Retype exactly what appears below from the line containing "(209, 275) = (275, 391): none" down to the line containing "camera: 130 degrees right, 10 degrees down", keeping both end lines. Do not include pictures.

Before-and-after object lists
------------------------------------------------
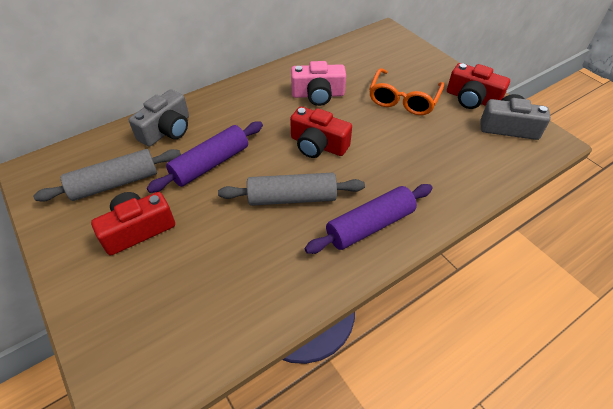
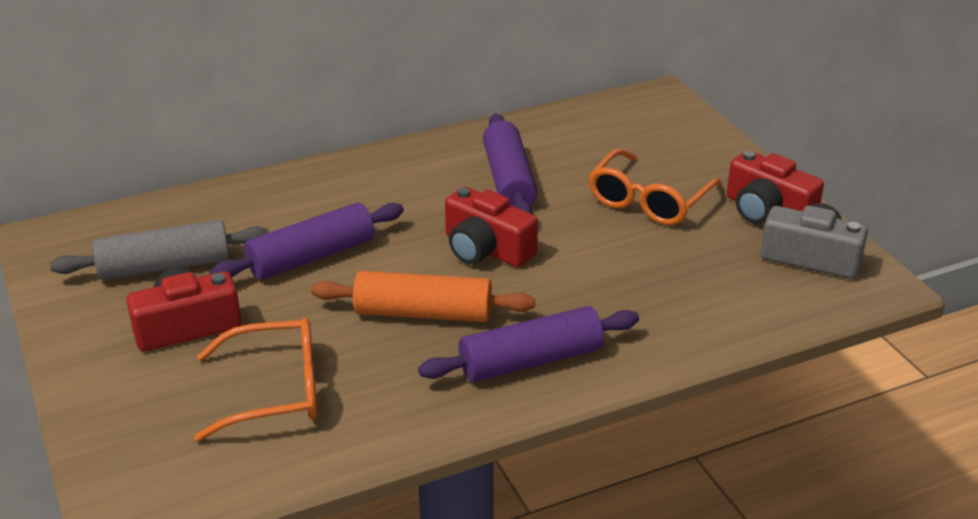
camera: 10 degrees right, 15 degrees down
(167, 130) = (256, 206): grey camera -> none
(209, 275) = (275, 391): none -> orange glasses
(292, 198) = (423, 313): grey rolling pin -> orange rolling pin
(318, 95) = (509, 180): pink camera -> purple rolling pin

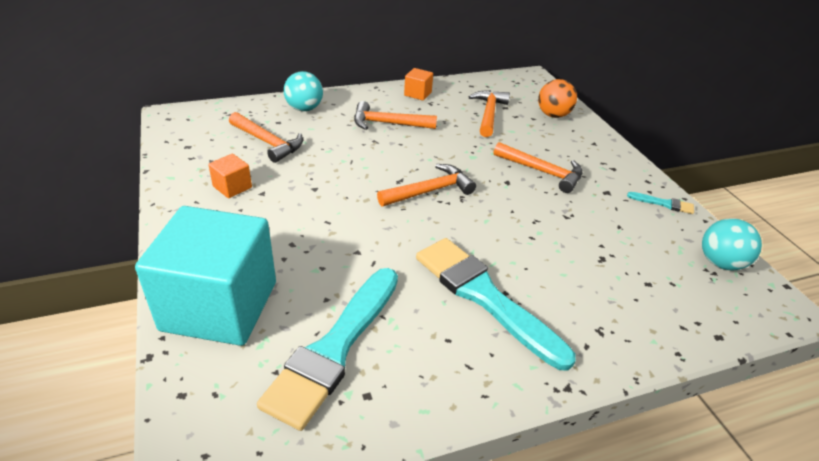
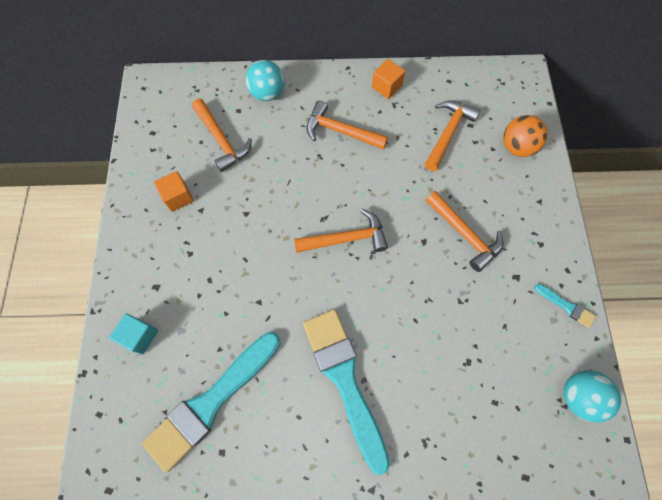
camera: 20 degrees right, 30 degrees up
(220, 306) = (140, 336): turquoise cube -> turquoise cube, size x0.40

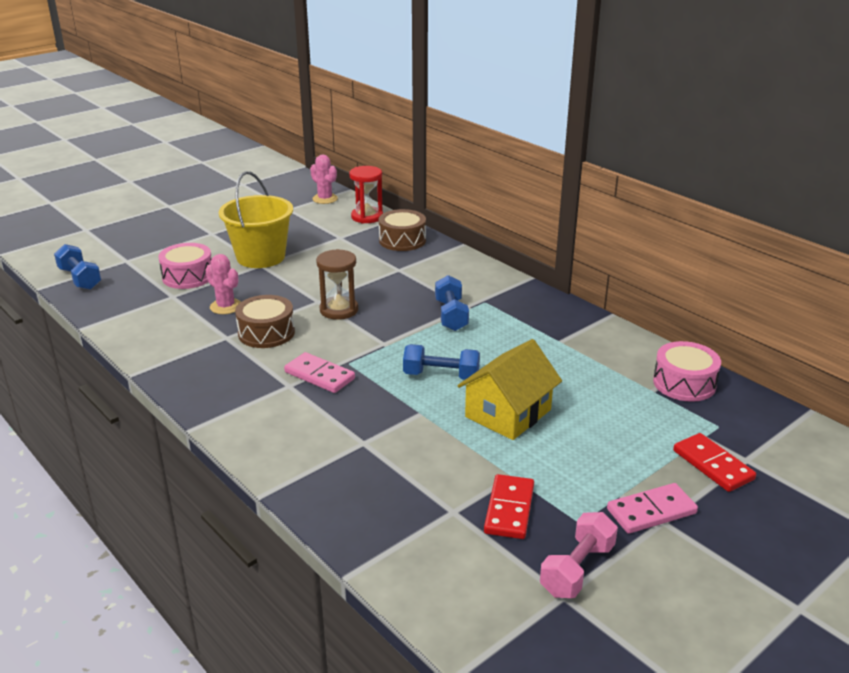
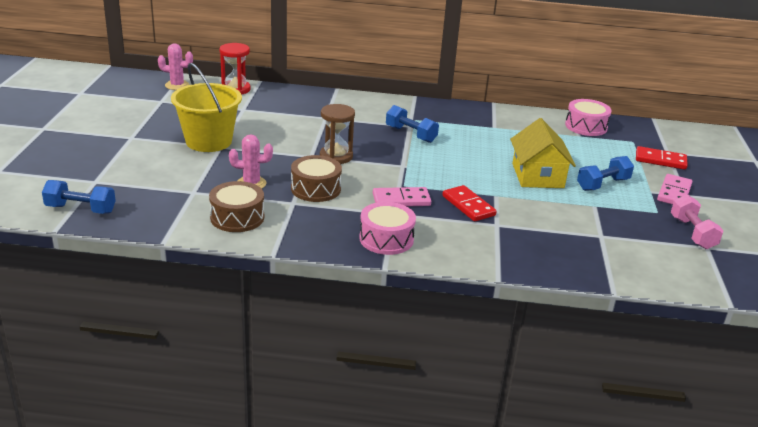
camera: 45 degrees left, 0 degrees up
(188, 276) = (177, 174): pink drum -> pink drum (386, 239)
(402, 240) = (292, 98): brown drum -> brown drum (237, 217)
(441, 376) = (469, 170): blue dumbbell -> blue dumbbell (603, 184)
(509, 509) = (621, 222): red domino -> red domino (468, 206)

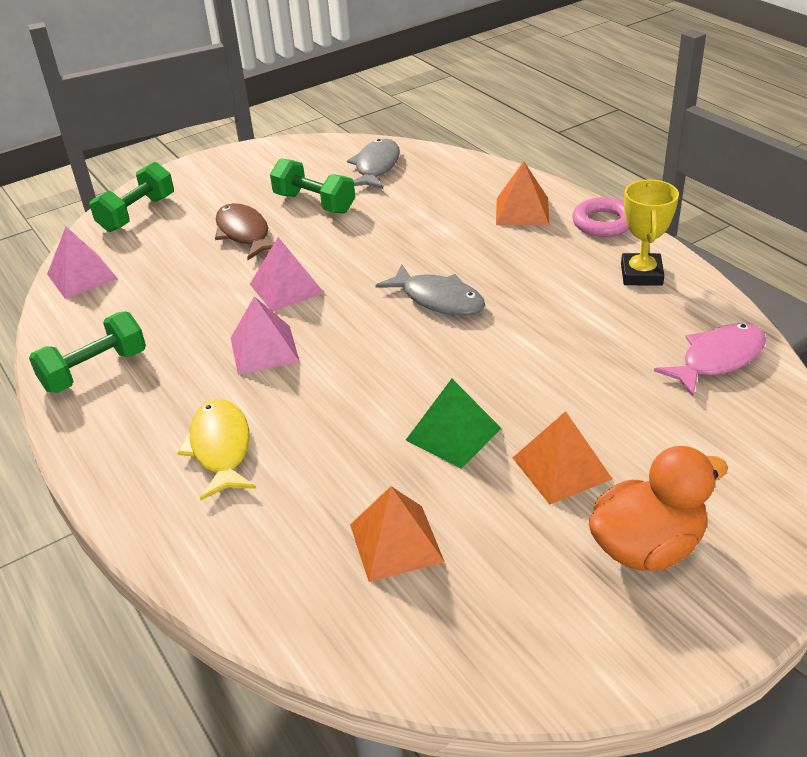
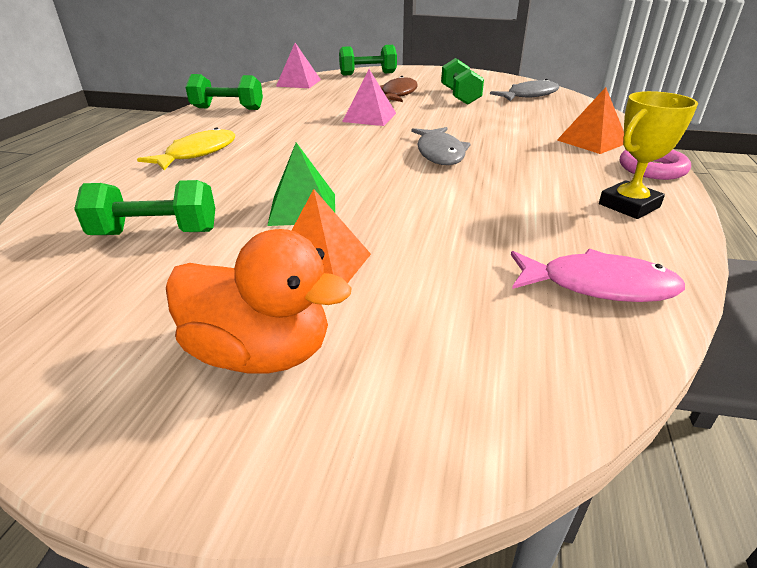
camera: 45 degrees right, 5 degrees down
(264, 349) = (304, 132): pink pyramid -> none
(396, 542) = (156, 233): orange pyramid -> green dumbbell

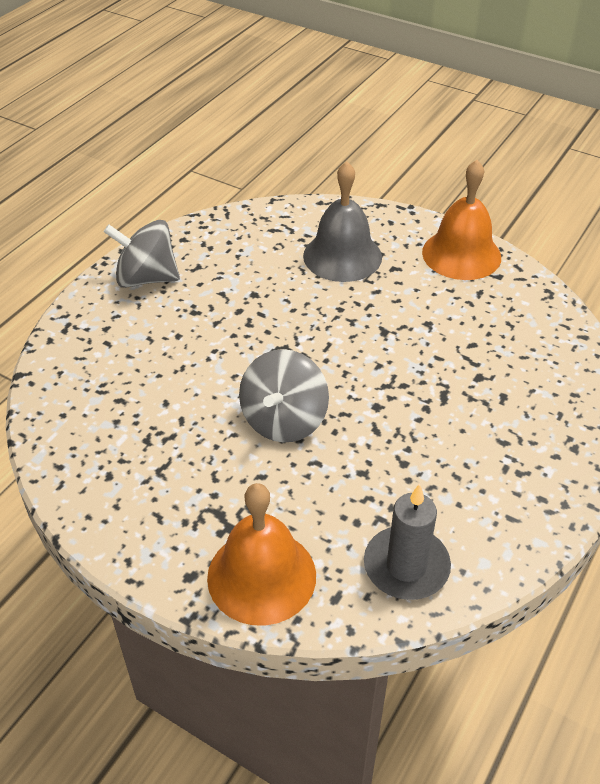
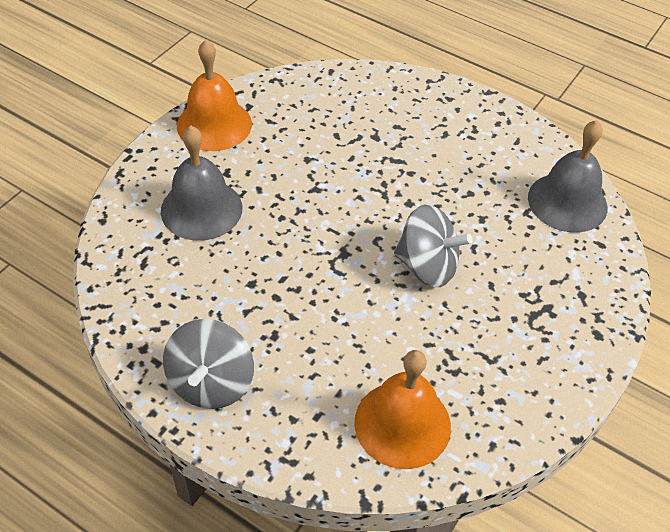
camera: 90 degrees left, 5 degrees up
(261, 576) = (590, 287): orange bell -> orange bell (402, 424)
(406, 566) = (567, 202): grey candle -> grey bell

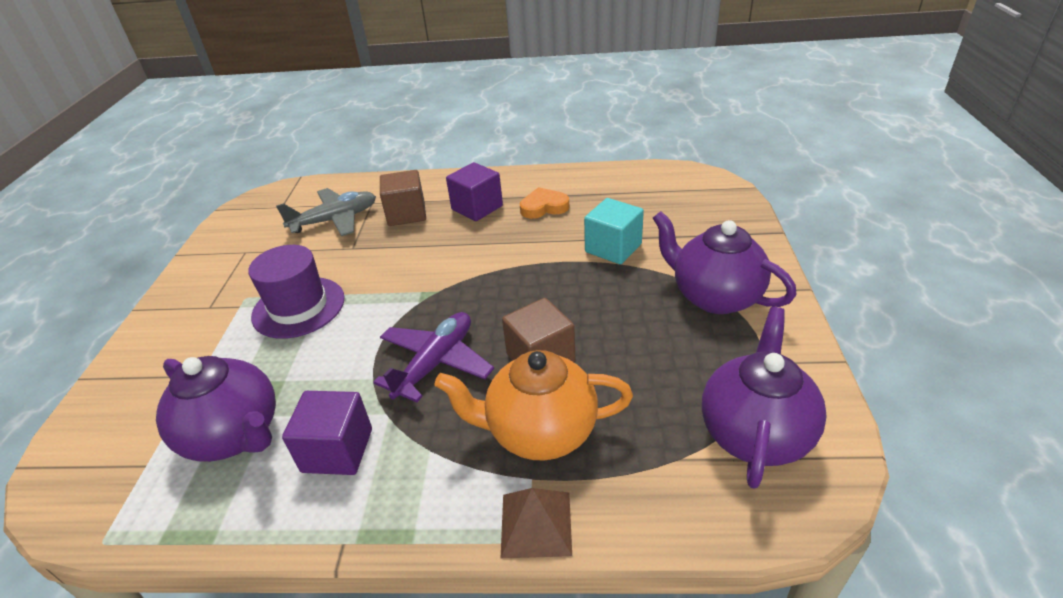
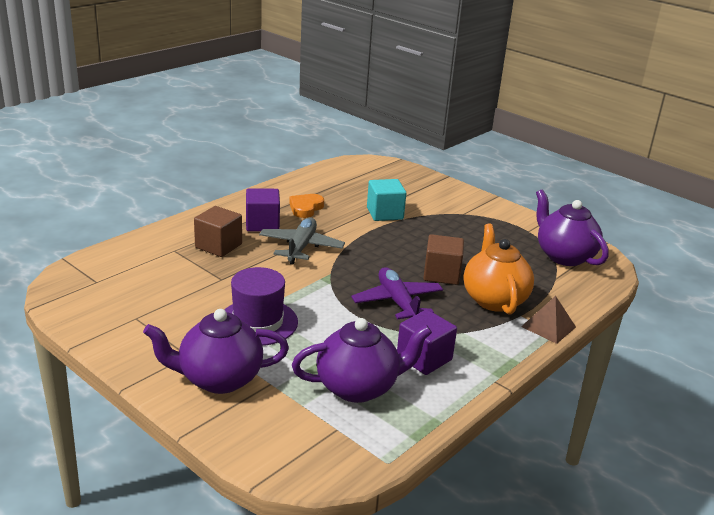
camera: 55 degrees left, 10 degrees down
(335, 220) = (168, 270): grey plane -> grey plane (301, 247)
(539, 432) = (494, 299): orange teapot -> orange teapot turned 135 degrees clockwise
(714, 296) = (468, 215): purple teapot -> purple teapot (219, 379)

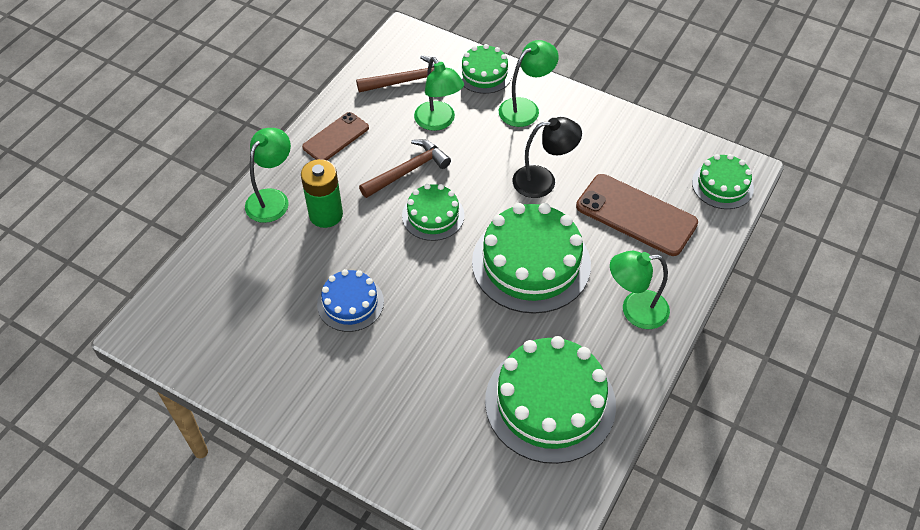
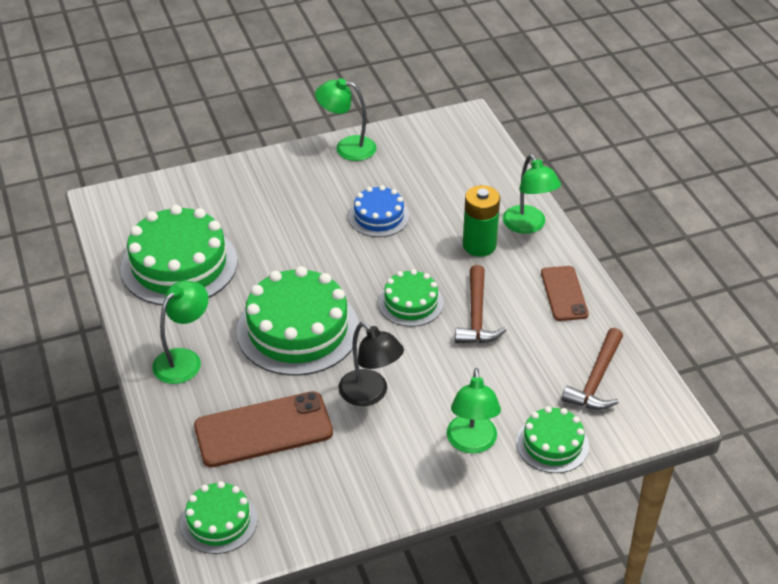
camera: 130 degrees right, 10 degrees down
(438, 122) = (516, 369): green lamp -> green lamp (347, 147)
(543, 181) = (370, 394): black lamp -> black lamp turned 75 degrees counterclockwise

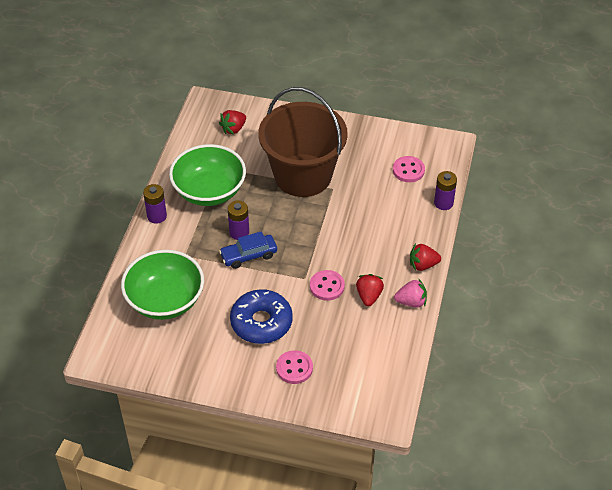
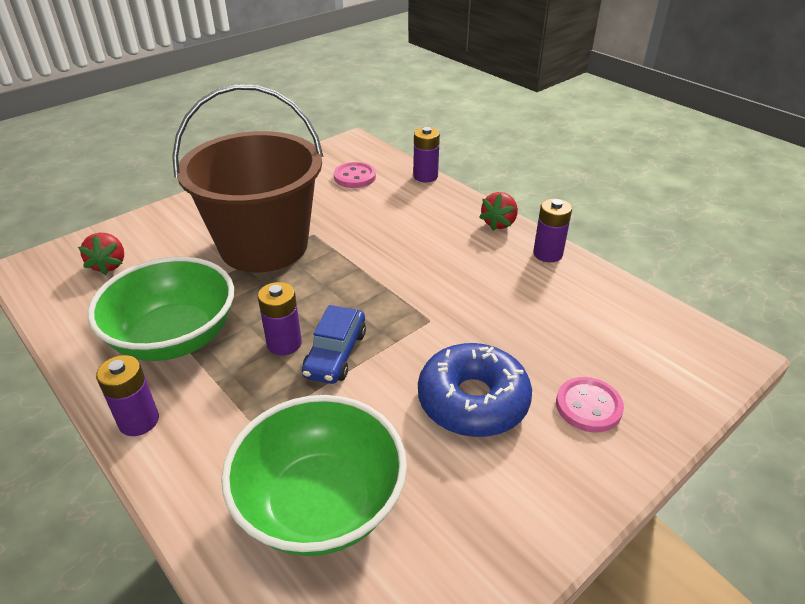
camera: 55 degrees left, 10 degrees down
(327, 286) = (463, 307): pink button -> none
(369, 296) = (511, 280): red strawberry -> none
(411, 302) = (547, 254): pink strawberry -> purple battery

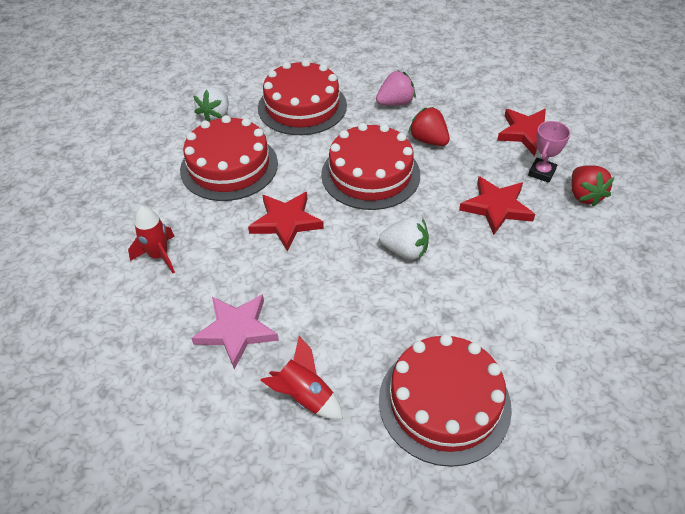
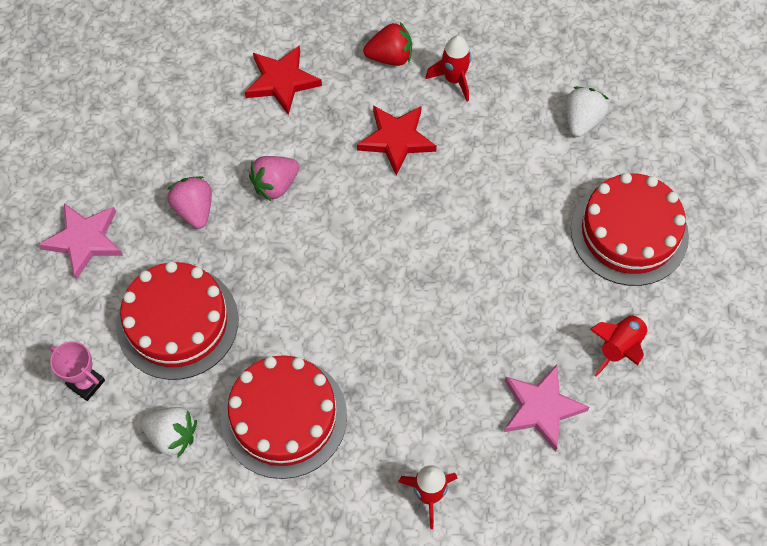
camera: 85 degrees left, 15 degrees up
(286, 222) = (391, 353): red star -> none
(359, 59) = (84, 240): none -> pink star
(370, 174) = (325, 255): red cake -> none
(405, 251) = (449, 236): white strawberry -> white strawberry (582, 121)
(428, 140) = (275, 185): red strawberry -> pink strawberry
(541, 172) = (349, 85): pink trophy -> pink trophy (86, 383)
(580, 242) = (454, 79): none -> red rocket

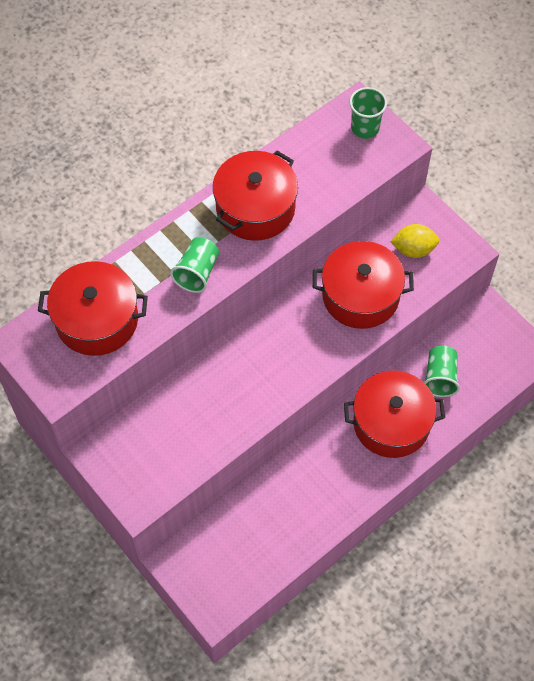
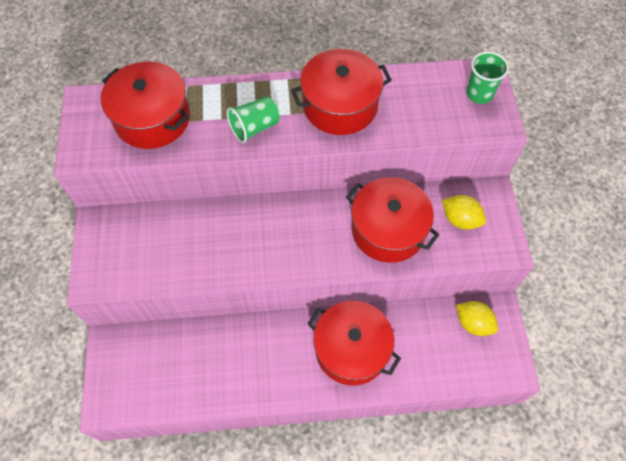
camera: 35 degrees right, 0 degrees up
(440, 377) = (418, 338): green cup -> none
(475, 335) = (473, 323): none -> yellow lemon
------------------------------------------------
▶ [TASK OUTPUT]
(209, 275) = (275, 391): none -> orange glasses
(292, 198) = (423, 313): grey rolling pin -> orange rolling pin
(318, 95) = (509, 180): pink camera -> purple rolling pin

camera: 20 degrees right, 30 degrees up
(220, 306) = (140, 336): turquoise cube -> turquoise cube, size x0.40

camera: 45 degrees left, 0 degrees up
(188, 276) = (177, 174): pink drum -> pink drum (386, 239)
(402, 240) = (292, 98): brown drum -> brown drum (237, 217)
(441, 376) = (469, 170): blue dumbbell -> blue dumbbell (603, 184)
(509, 509) = (621, 222): red domino -> red domino (468, 206)

camera: 45 degrees right, 5 degrees down
(264, 349) = (304, 132): pink pyramid -> none
(396, 542) = (156, 233): orange pyramid -> green dumbbell

camera: 90 degrees left, 5 degrees up
(261, 576) = (590, 287): orange bell -> orange bell (402, 424)
(406, 566) = (567, 202): grey candle -> grey bell

camera: 55 degrees left, 10 degrees down
(335, 220) = (168, 270): grey plane -> grey plane (301, 247)
(539, 432) = (494, 299): orange teapot -> orange teapot turned 135 degrees clockwise
(714, 296) = (468, 215): purple teapot -> purple teapot (219, 379)

camera: 130 degrees right, 10 degrees down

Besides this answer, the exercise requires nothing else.